WHAT IS BEING ASKED: Report each line from the listing that the string "blue" appears in.

'''

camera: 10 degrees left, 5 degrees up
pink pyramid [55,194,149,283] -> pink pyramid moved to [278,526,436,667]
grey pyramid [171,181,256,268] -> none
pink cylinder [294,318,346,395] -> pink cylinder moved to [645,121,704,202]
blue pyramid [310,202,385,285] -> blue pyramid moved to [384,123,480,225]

'''
'''

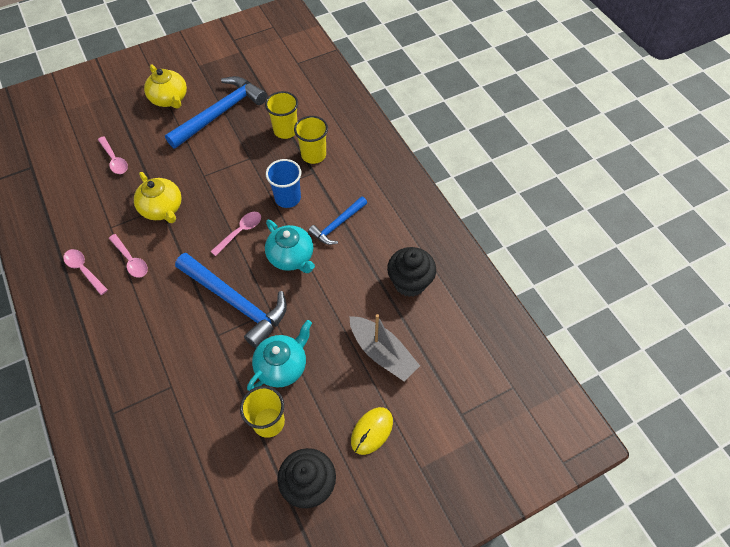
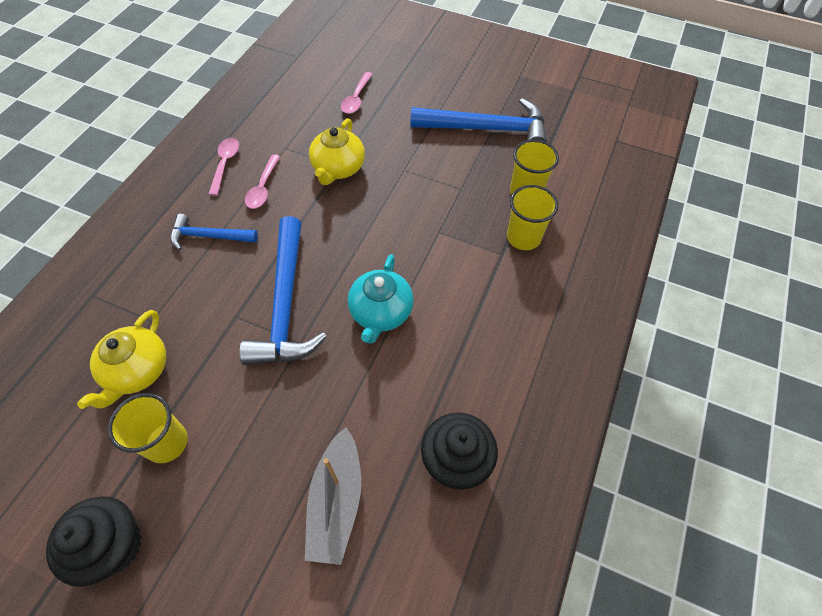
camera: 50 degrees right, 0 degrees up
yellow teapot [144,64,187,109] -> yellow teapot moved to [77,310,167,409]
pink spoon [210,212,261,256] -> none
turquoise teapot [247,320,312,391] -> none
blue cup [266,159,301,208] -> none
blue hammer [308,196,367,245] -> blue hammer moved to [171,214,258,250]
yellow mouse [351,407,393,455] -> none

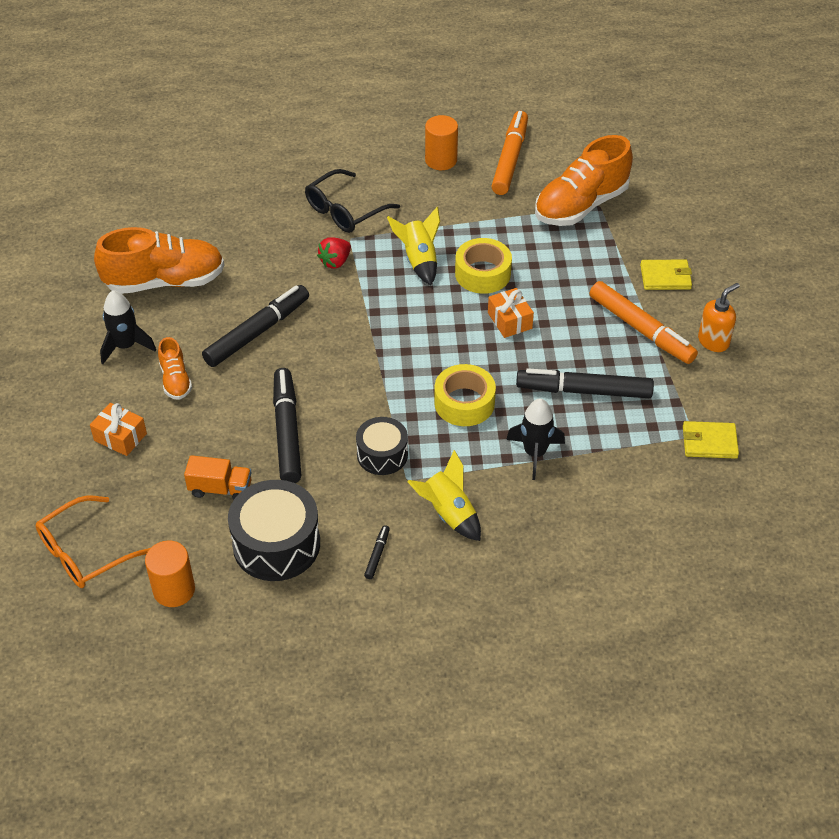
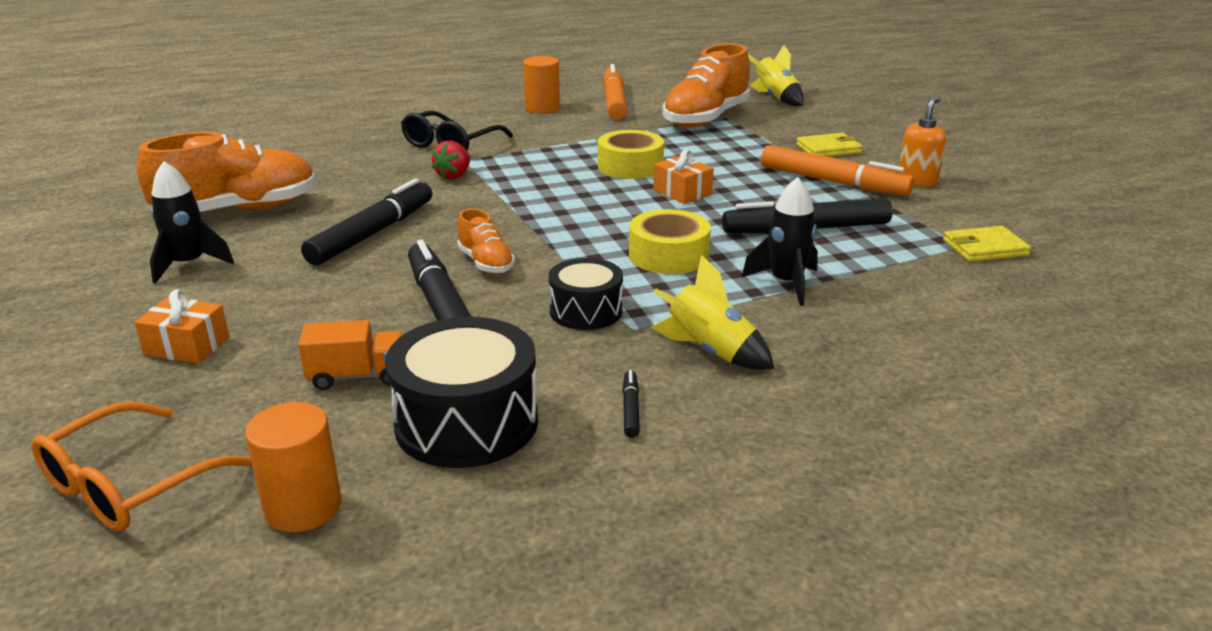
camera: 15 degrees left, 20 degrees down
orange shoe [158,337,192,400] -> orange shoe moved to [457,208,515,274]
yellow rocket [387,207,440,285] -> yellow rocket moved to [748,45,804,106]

'''

WRITTEN SOLUTION:
blue pyramid [310,202,385,285] -> blue pyramid moved to [384,123,480,225]
blue cup [266,159,301,208] -> none
blue hammer [308,196,367,245] -> blue hammer moved to [171,214,258,250]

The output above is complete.